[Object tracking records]
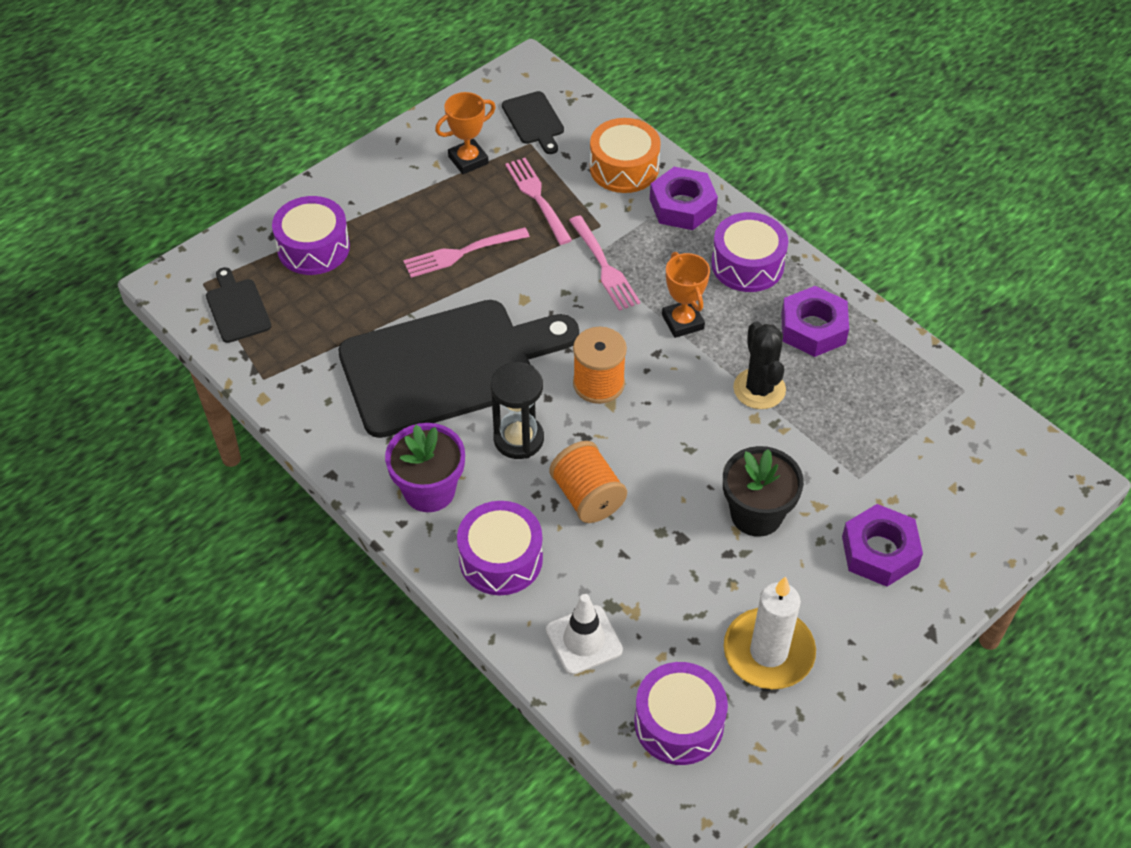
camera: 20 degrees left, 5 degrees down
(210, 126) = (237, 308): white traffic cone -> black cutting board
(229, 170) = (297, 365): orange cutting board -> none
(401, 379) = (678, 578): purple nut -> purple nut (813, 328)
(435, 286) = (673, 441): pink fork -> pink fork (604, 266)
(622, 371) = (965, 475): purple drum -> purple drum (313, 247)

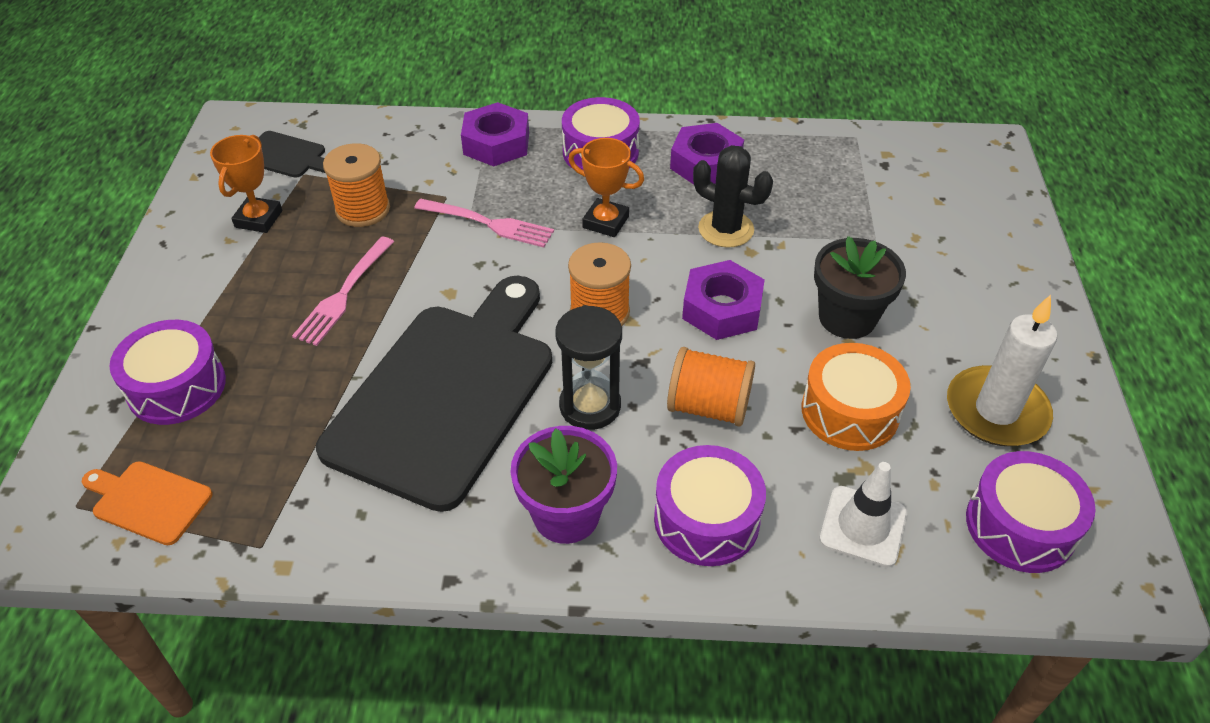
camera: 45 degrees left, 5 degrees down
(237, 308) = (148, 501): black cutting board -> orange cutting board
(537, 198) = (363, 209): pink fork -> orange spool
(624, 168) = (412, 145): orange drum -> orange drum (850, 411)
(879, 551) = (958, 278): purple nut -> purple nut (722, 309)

WHAT YOU SHOULD DO → Word for word, repeat each line of the records, and leave every image out.

RESPONSE BELOW →
camera: 20 degrees left, 5 degrees down
(210, 126) = (237, 308): white traffic cone -> black cutting board
(229, 170) = (297, 365): orange cutting board -> none
(401, 379) = (678, 578): purple nut -> purple nut (813, 328)
(435, 286) = (673, 441): pink fork -> pink fork (604, 266)
(622, 371) = (965, 475): purple drum -> purple drum (313, 247)

camera: 45 degrees left, 5 degrees down
(237, 308) = (148, 501): black cutting board -> orange cutting board
(537, 198) = (363, 209): pink fork -> orange spool
(624, 168) = (412, 145): orange drum -> orange drum (850, 411)
(879, 551) = (958, 278): purple nut -> purple nut (722, 309)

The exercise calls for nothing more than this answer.